(Scene image comparisons)
=== Section Start ===

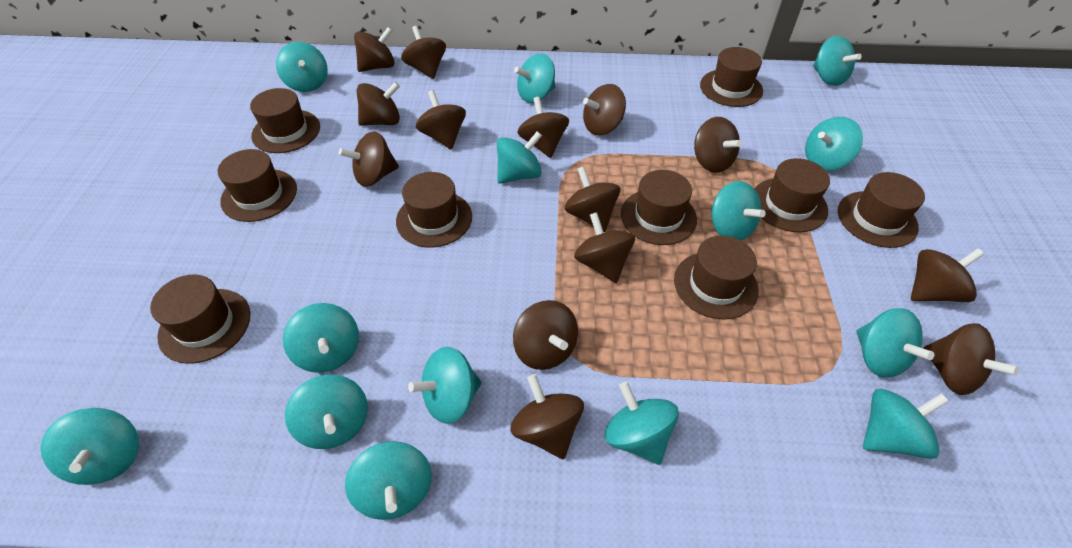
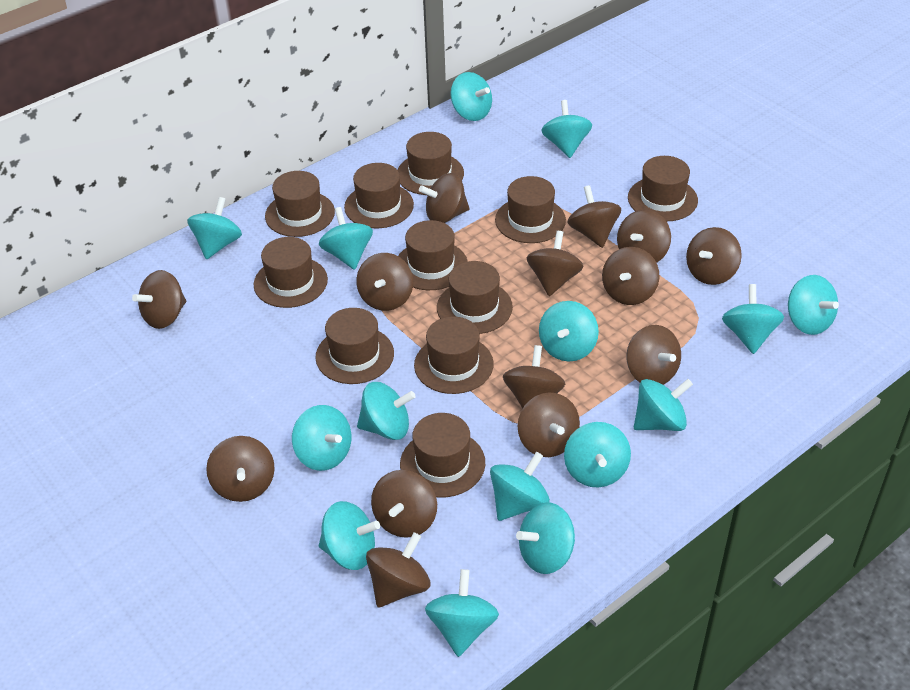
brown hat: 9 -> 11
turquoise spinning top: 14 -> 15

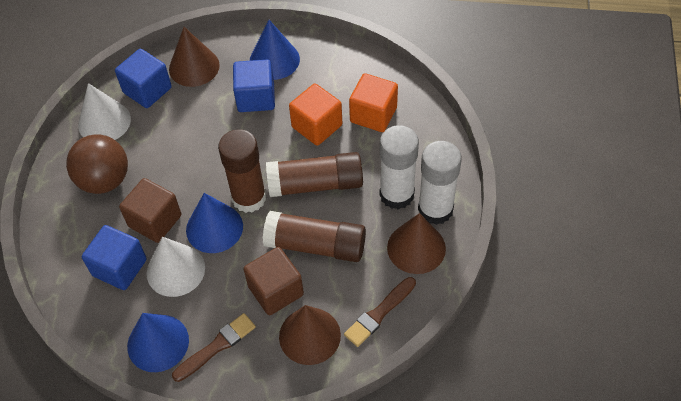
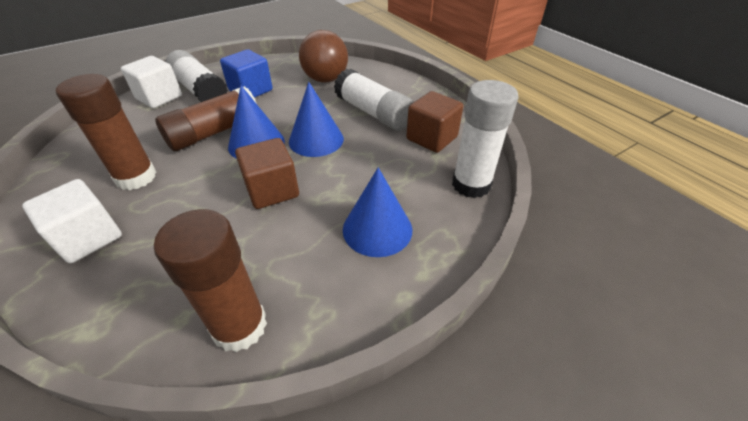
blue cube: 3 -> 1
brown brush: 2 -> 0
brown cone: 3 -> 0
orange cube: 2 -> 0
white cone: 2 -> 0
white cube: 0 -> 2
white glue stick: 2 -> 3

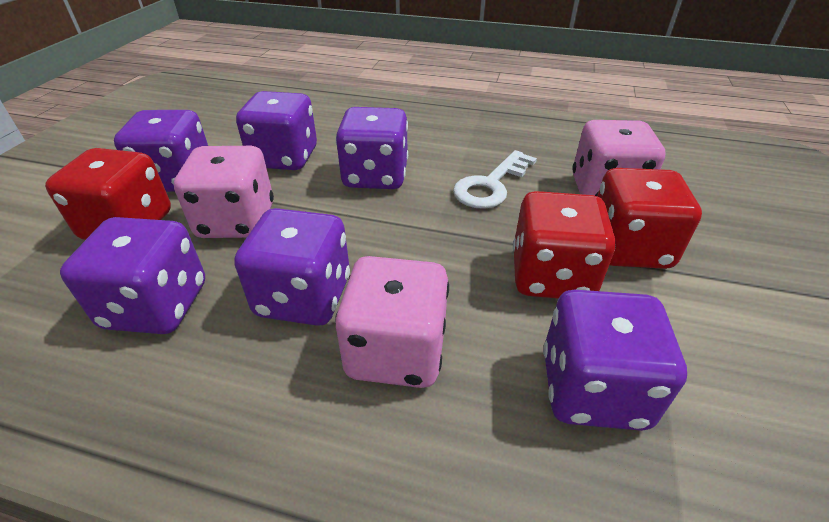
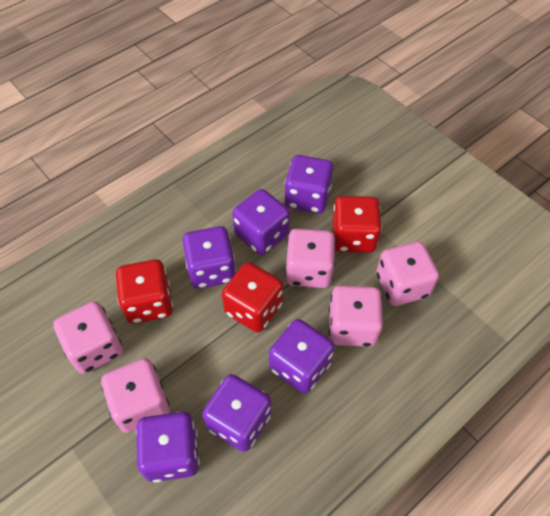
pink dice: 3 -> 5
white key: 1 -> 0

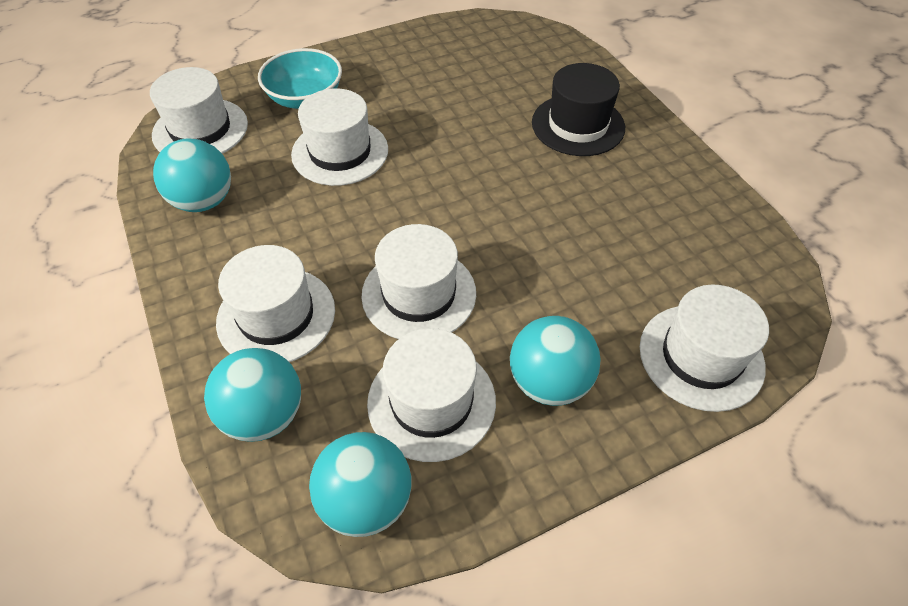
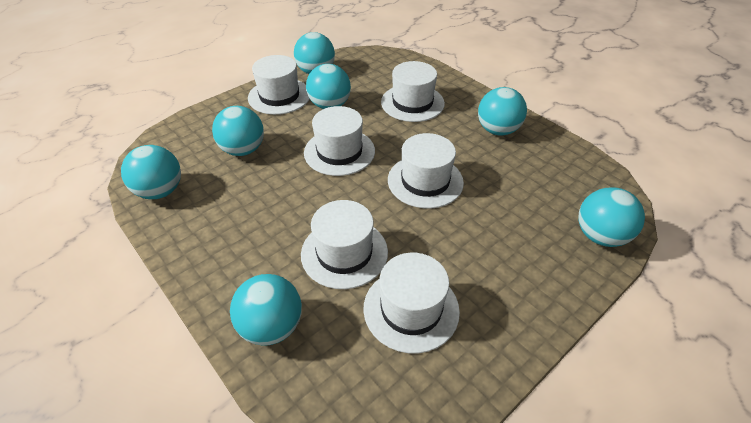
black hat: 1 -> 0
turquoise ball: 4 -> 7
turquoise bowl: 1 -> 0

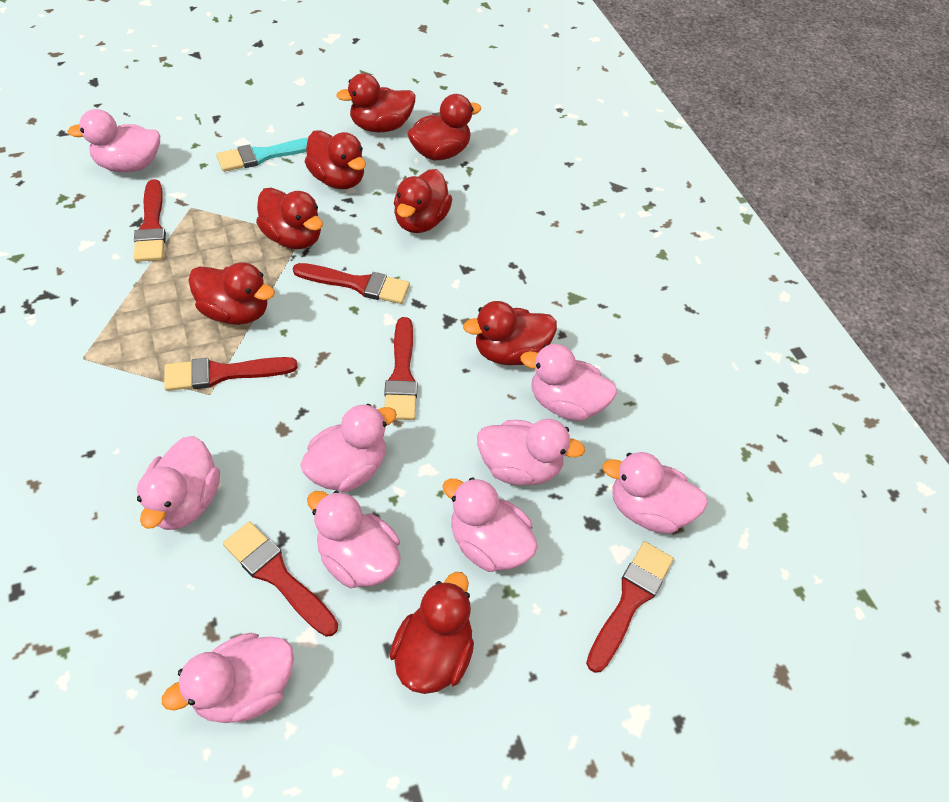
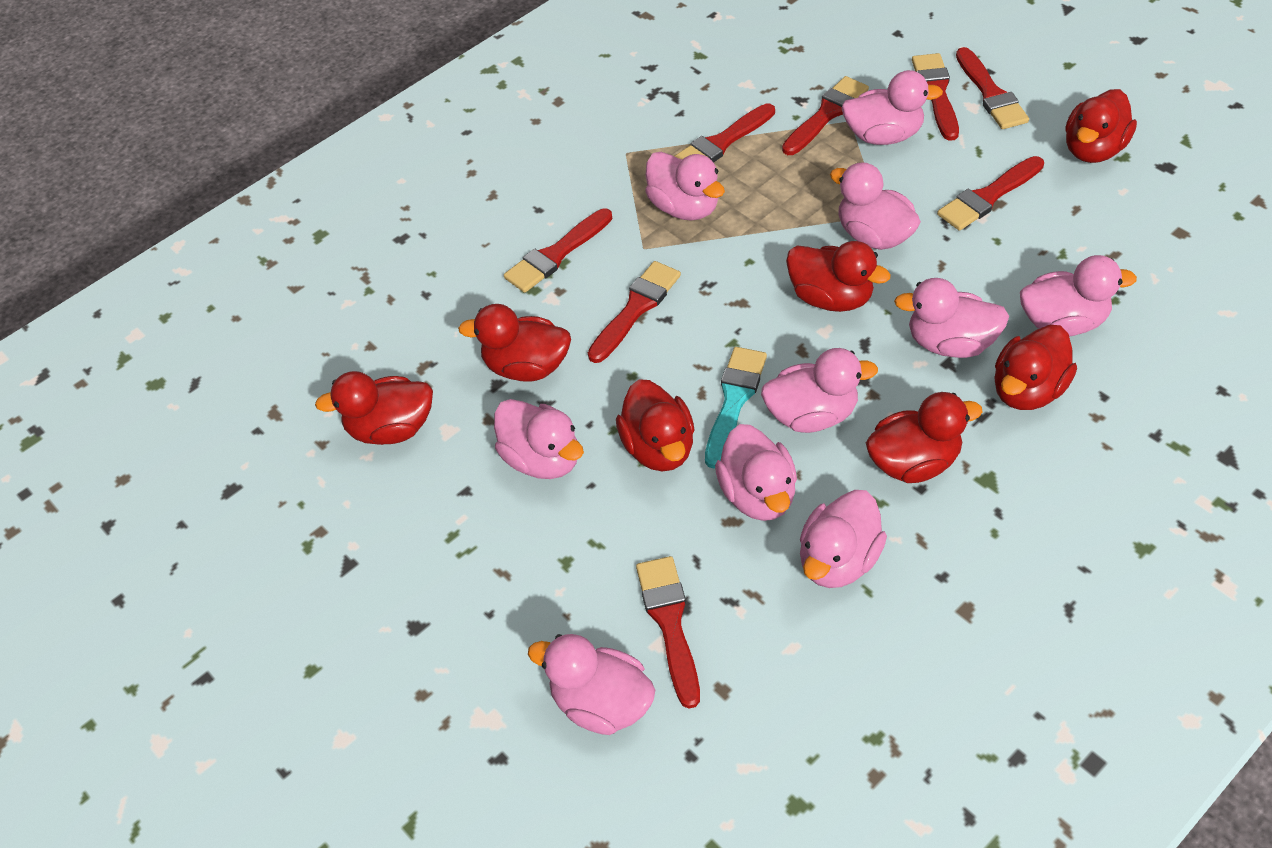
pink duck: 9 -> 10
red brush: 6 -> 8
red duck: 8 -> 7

=== Section End ===

▶ EXERCISE DETAILS: Search the entries for the word "turquoise" and copy every line that holds it.

▶ EXERCISE OUTPUT:
turquoise spinning top: 14 -> 15
turquoise ball: 4 -> 7
turquoise bowl: 1 -> 0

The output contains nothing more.